From the first line of the entries through the line containing "To do - Letícia: [254,323,654,528]", output everything exactly except the pictures.

## Data to examine
+ + + + +

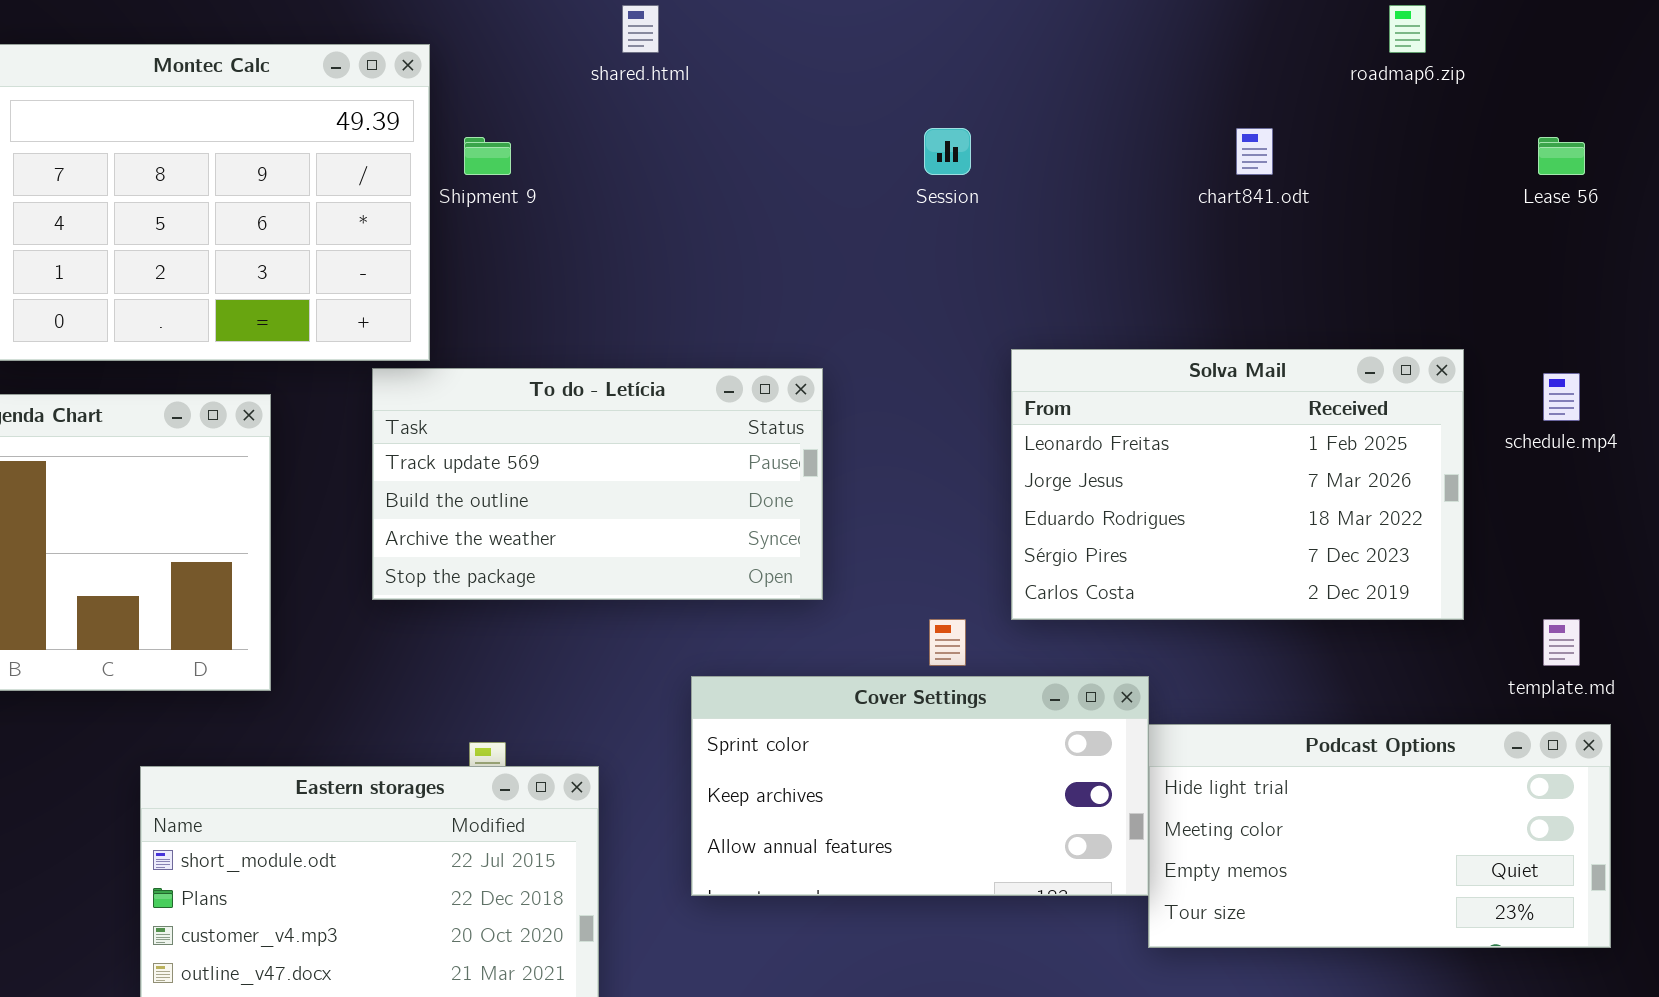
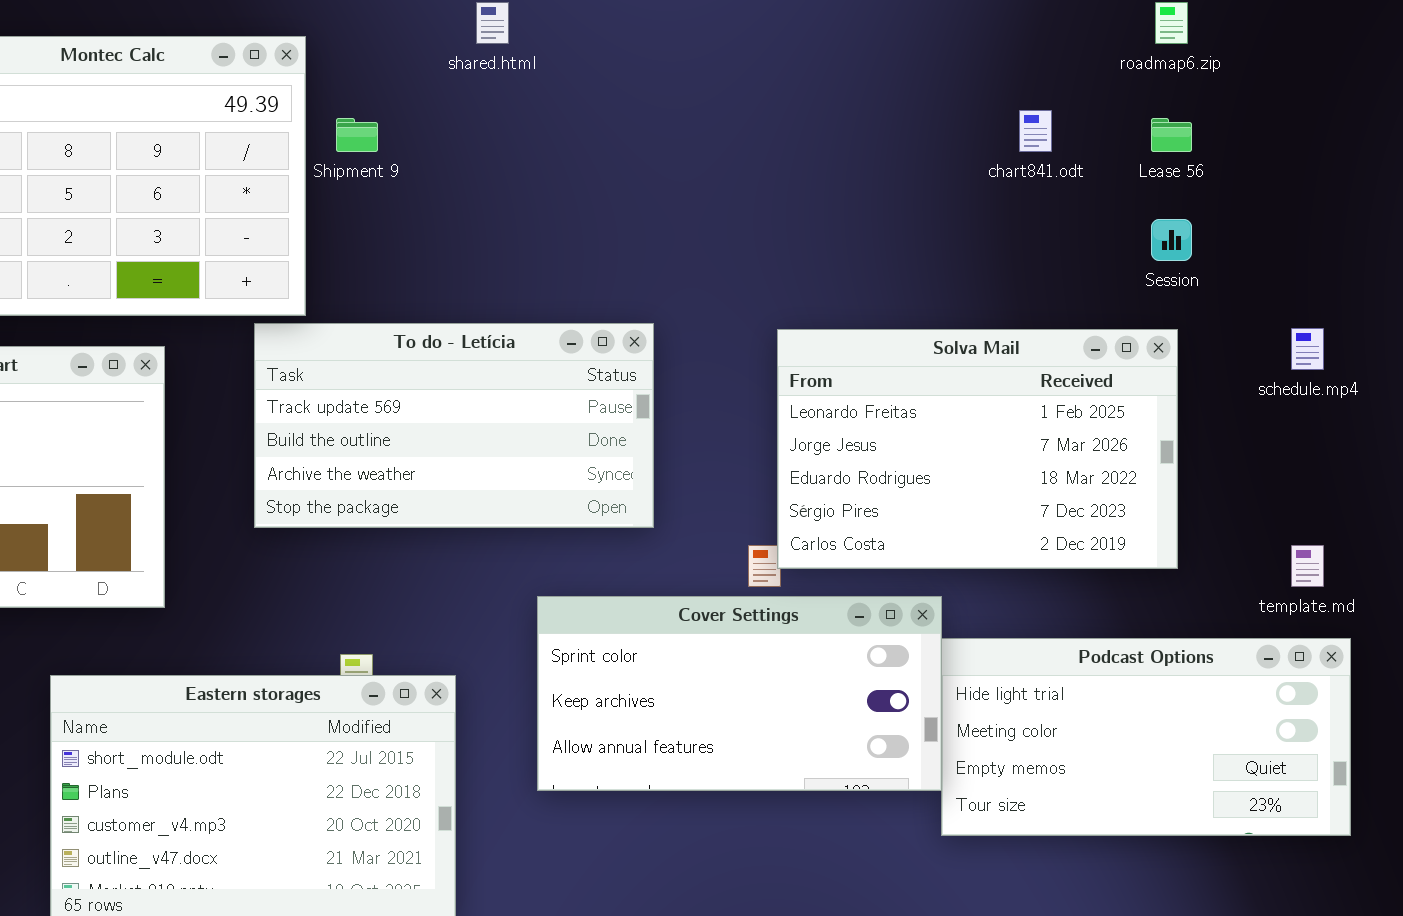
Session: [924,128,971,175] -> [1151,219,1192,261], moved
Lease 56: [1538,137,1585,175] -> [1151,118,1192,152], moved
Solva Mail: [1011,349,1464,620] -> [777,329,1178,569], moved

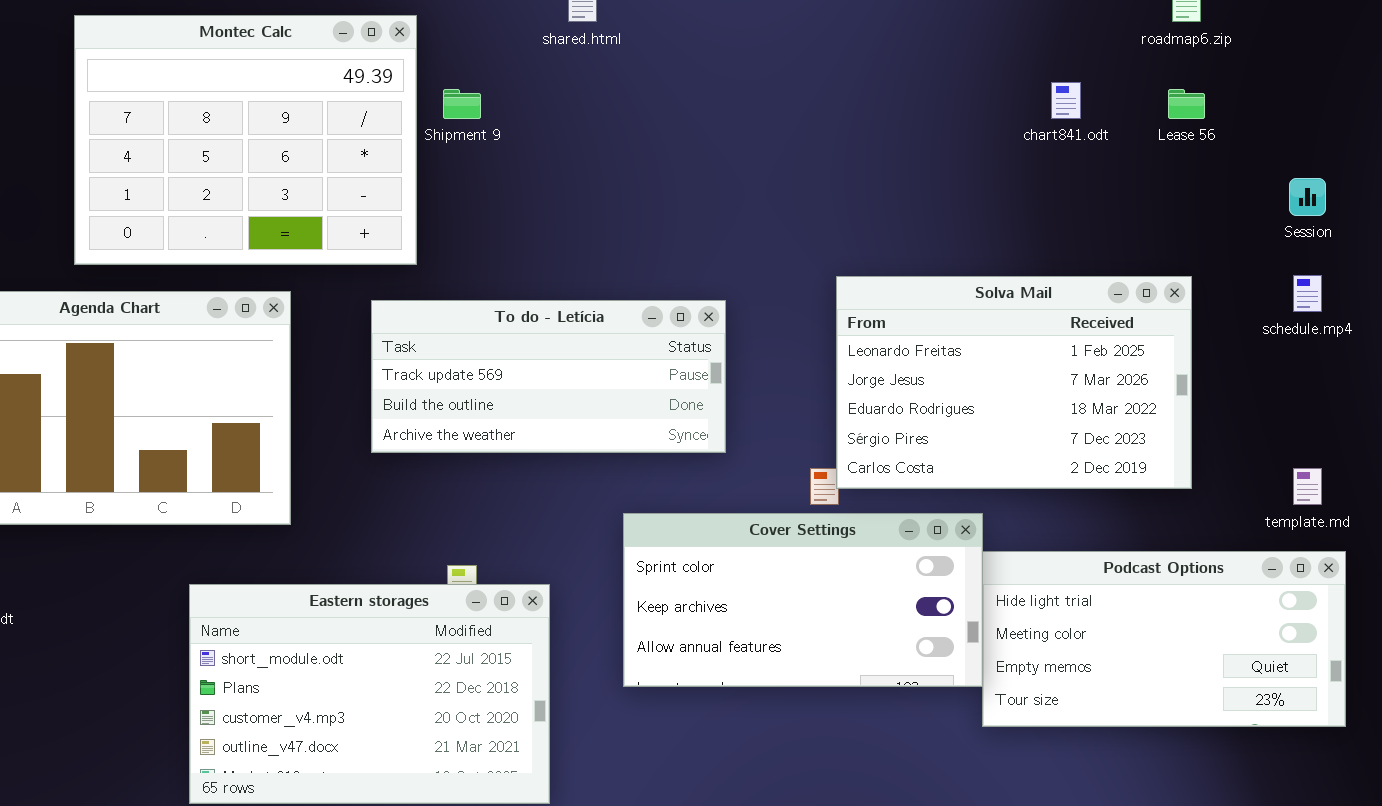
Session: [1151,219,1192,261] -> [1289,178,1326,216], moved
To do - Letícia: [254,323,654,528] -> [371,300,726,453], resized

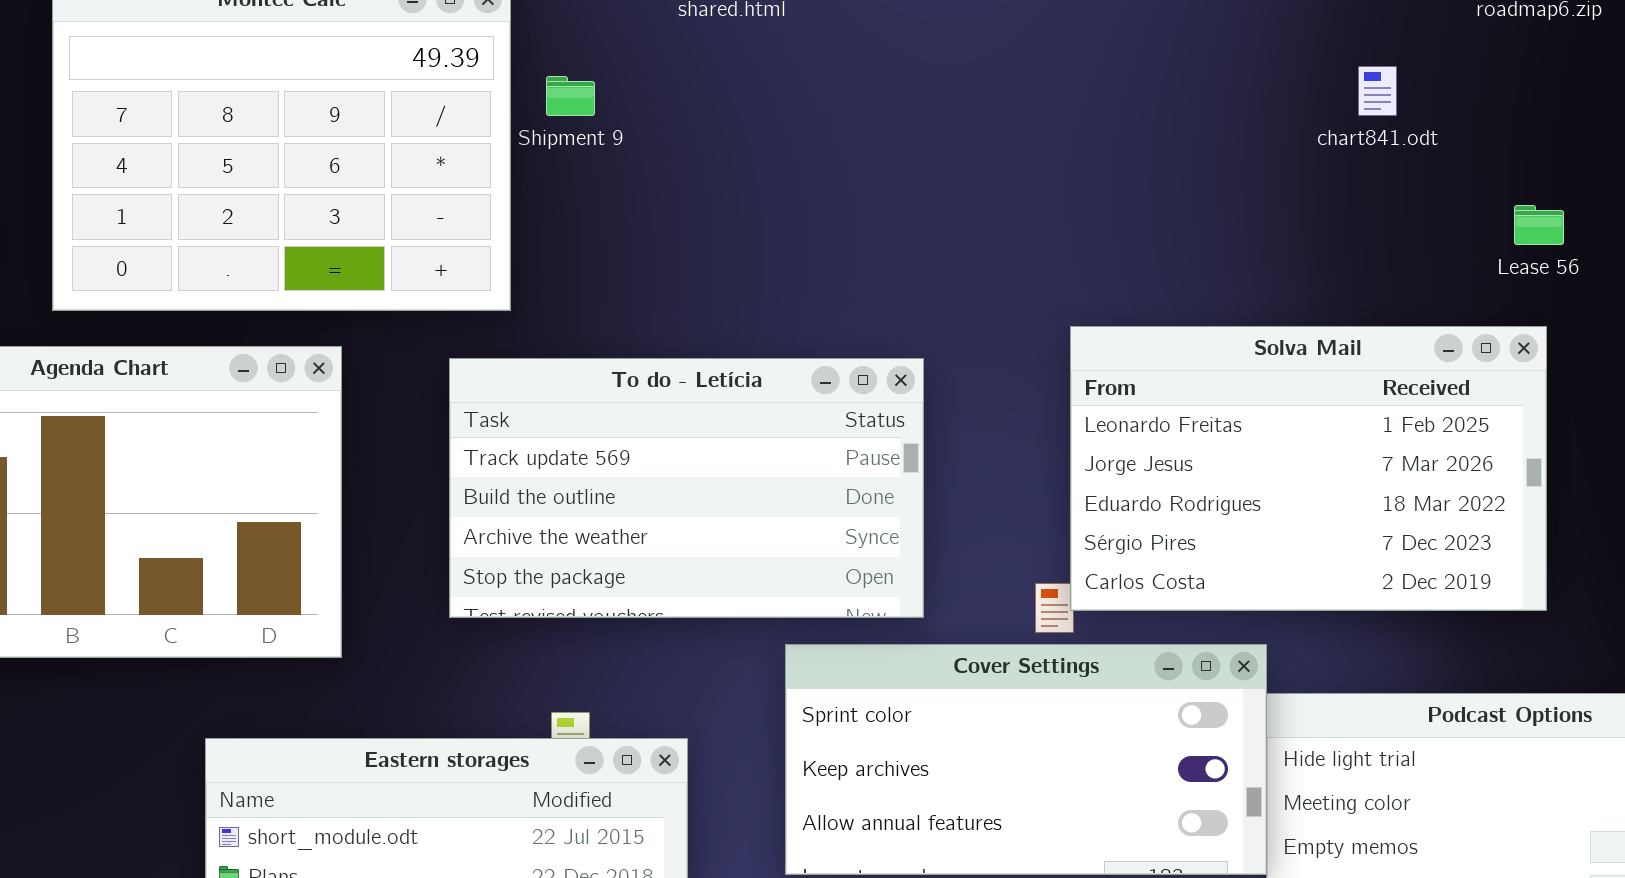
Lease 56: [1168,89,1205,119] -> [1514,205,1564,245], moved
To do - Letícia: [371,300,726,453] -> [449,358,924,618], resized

+ + + + +

## Exercise output
Session: [924,128,971,175] -> [1151,219,1192,261], moved
Lease 56: [1538,137,1585,175] -> [1151,118,1192,152], moved
Solva Mail: [1011,349,1464,620] -> [777,329,1178,569], moved

Session: [1151,219,1192,261] -> [1289,178,1326,216], moved
To do - Letícia: [254,323,654,528] -> [371,300,726,453], resized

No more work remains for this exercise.